### DIRECTIONS FOR THIS TASK
Extract each line from the entries below that has the string "DRIVER" in it.

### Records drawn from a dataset
++++

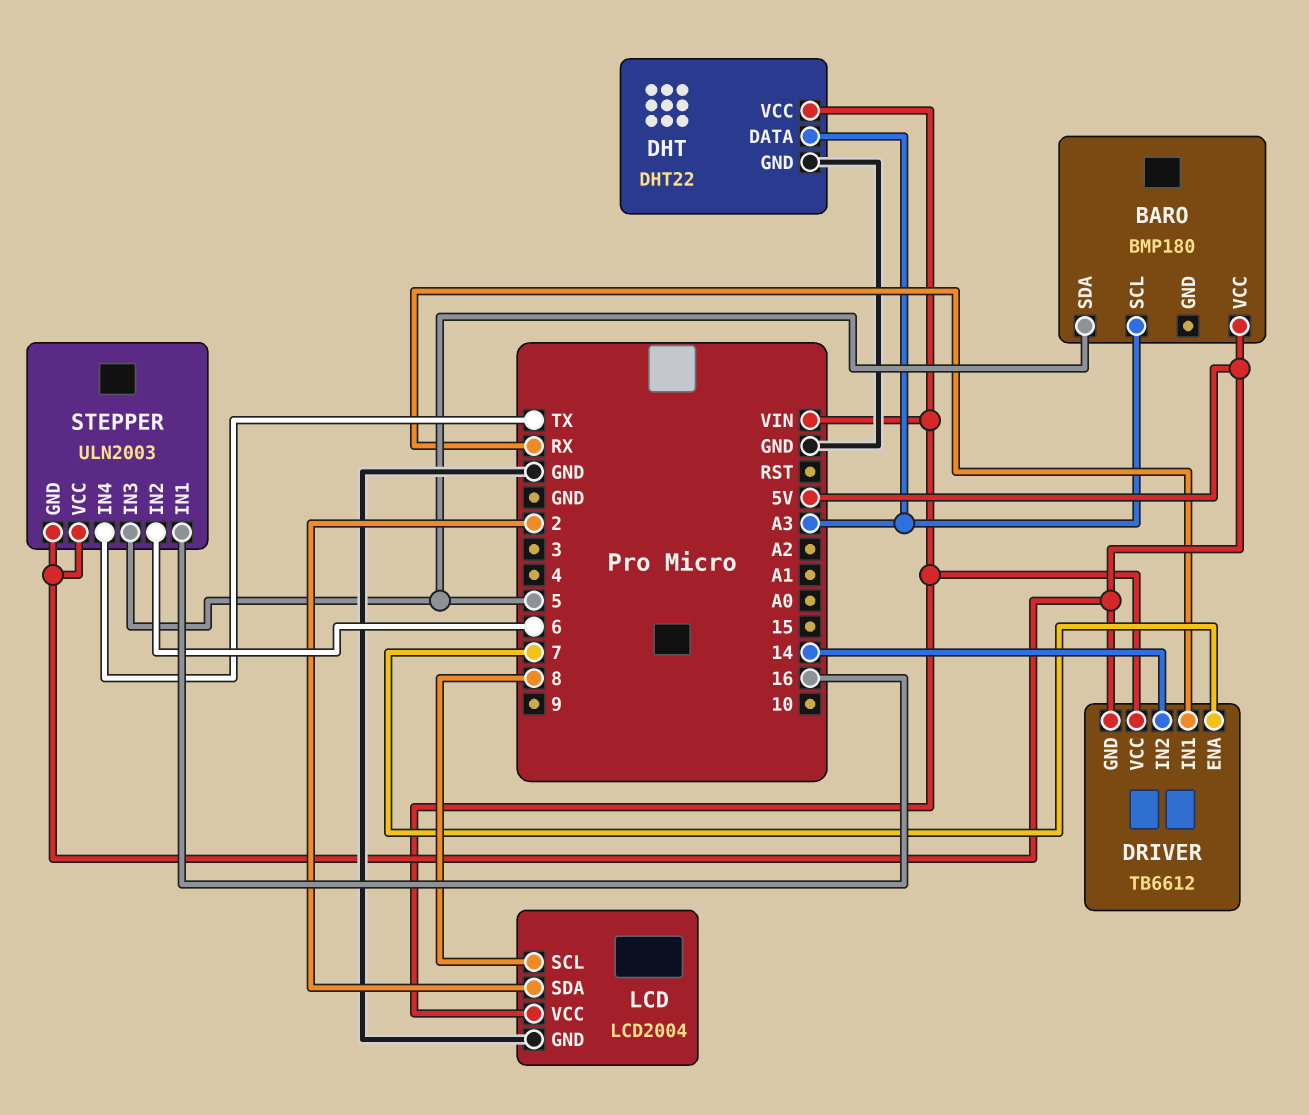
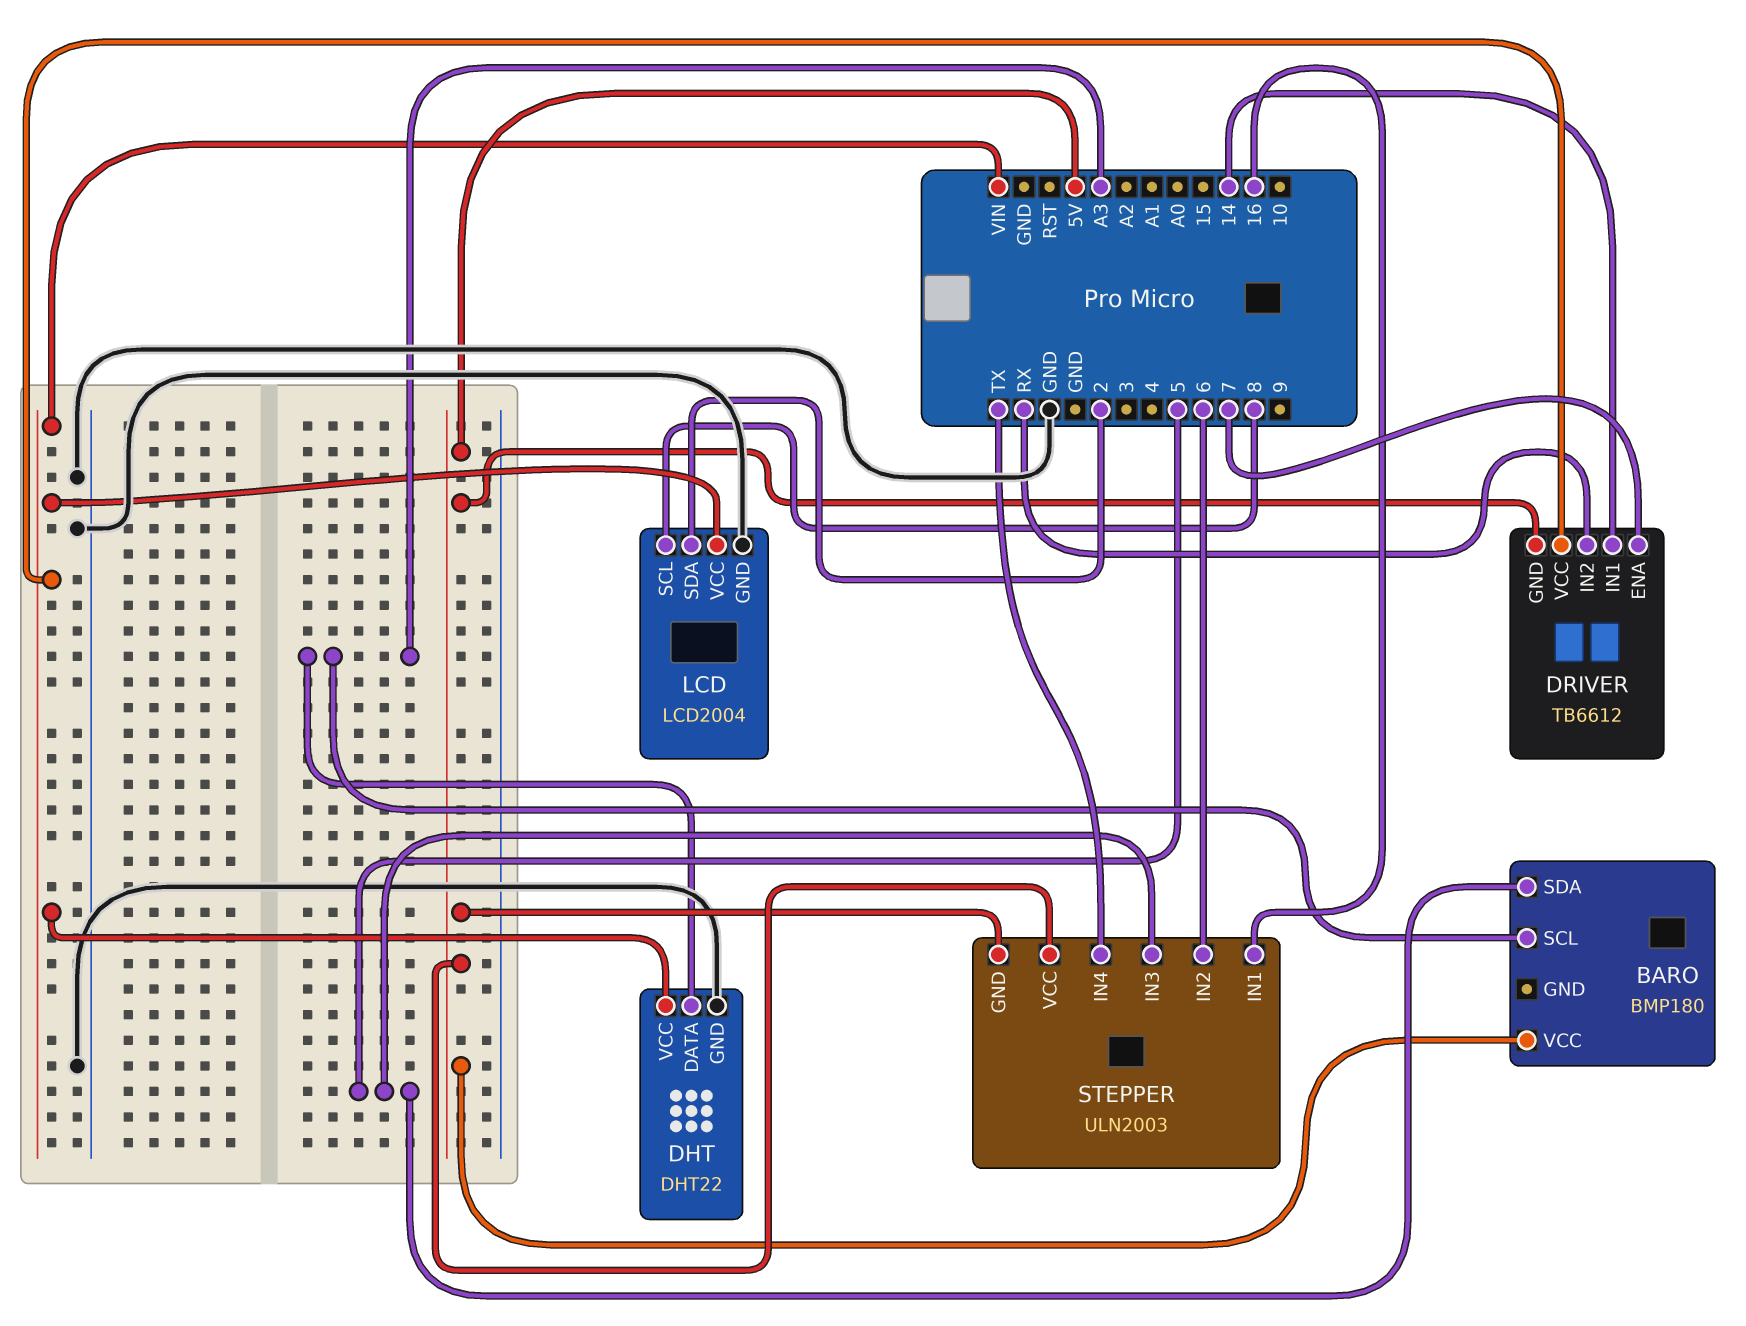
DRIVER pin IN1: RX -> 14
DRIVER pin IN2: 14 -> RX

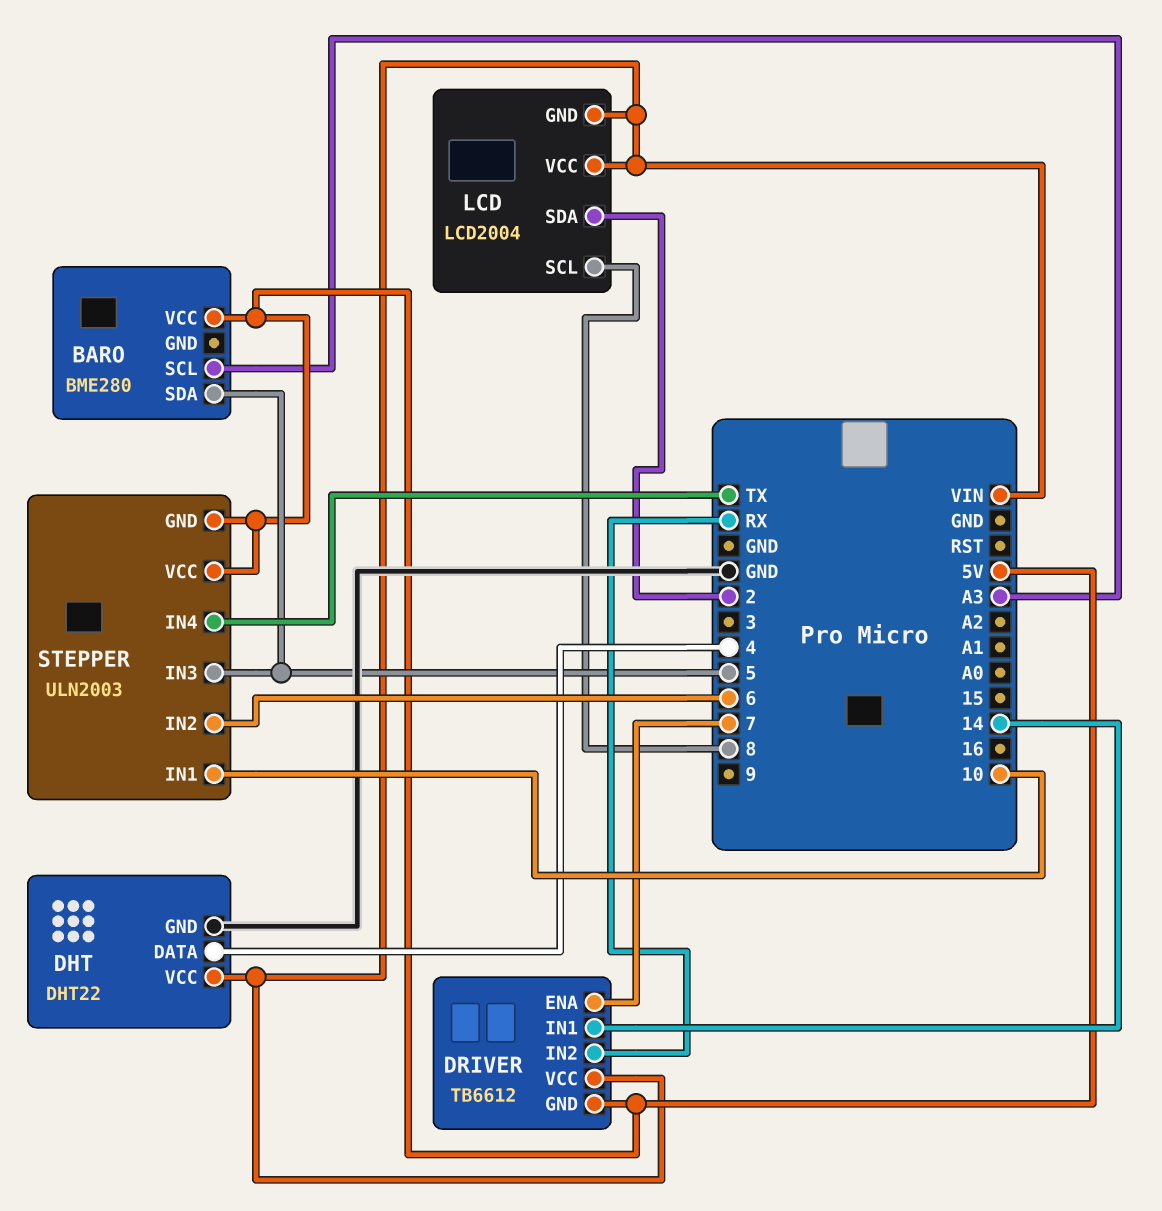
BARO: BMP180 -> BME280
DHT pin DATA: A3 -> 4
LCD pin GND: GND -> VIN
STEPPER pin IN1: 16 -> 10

++++

### COMPLETED TASK
DRIVER pin IN1: RX -> 14
DRIVER pin IN2: 14 -> RX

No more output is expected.